## Action item:
Pictures aside, repeat every record below exactly.

## Data for this exercise:
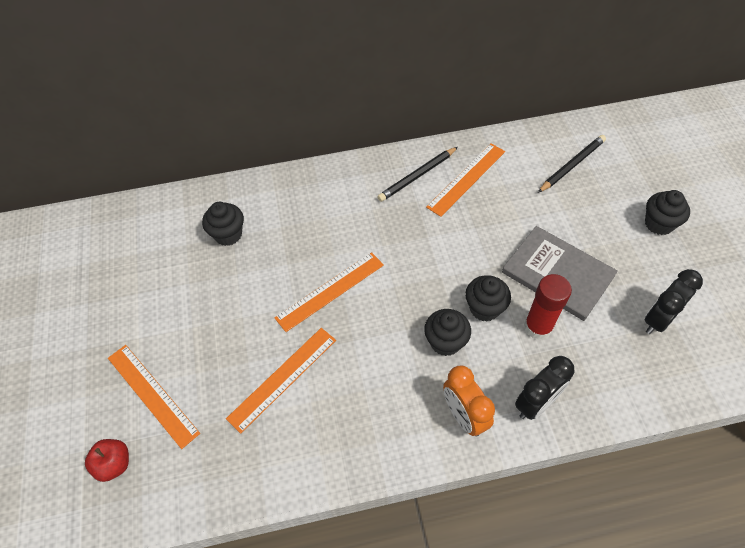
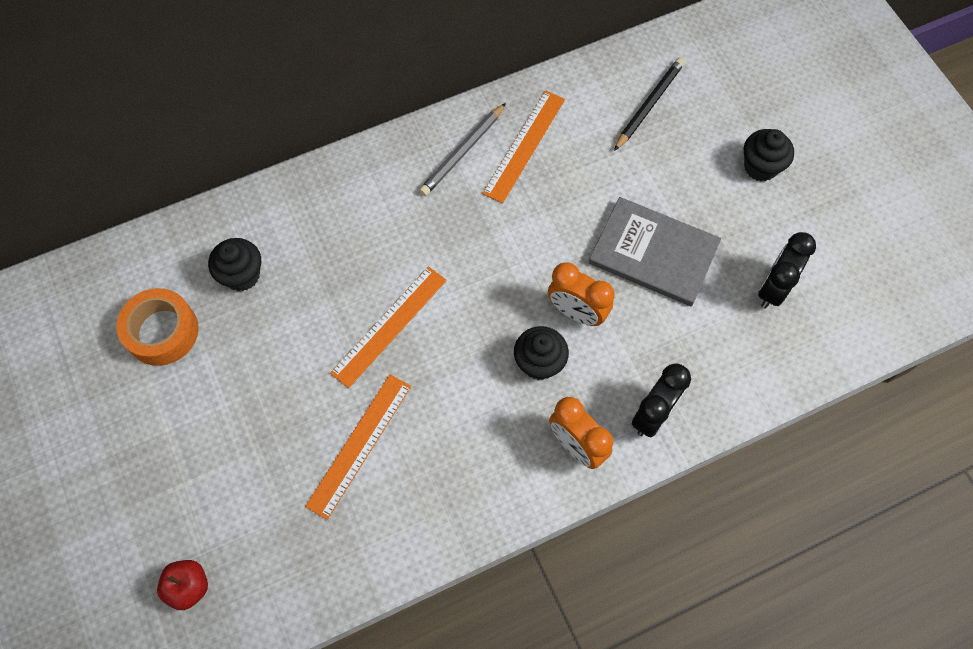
camera: 15 degrees left, 10 degrees up
(152, 394) = (208, 496): orange ruler -> none
(157, 264) = (162, 332): none -> orange tape
(417, 176) = (462, 152): black pencil -> grey pencil
(484, 308) = (576, 312): black cupcake -> orange clock
(538, 327) = (641, 323): red glue stick -> none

## Response area:
camera: 15 degrees left, 10 degrees up
(152, 394) = (208, 496): orange ruler -> none
(157, 264) = (162, 332): none -> orange tape
(417, 176) = (462, 152): black pencil -> grey pencil
(484, 308) = (576, 312): black cupcake -> orange clock
(538, 327) = (641, 323): red glue stick -> none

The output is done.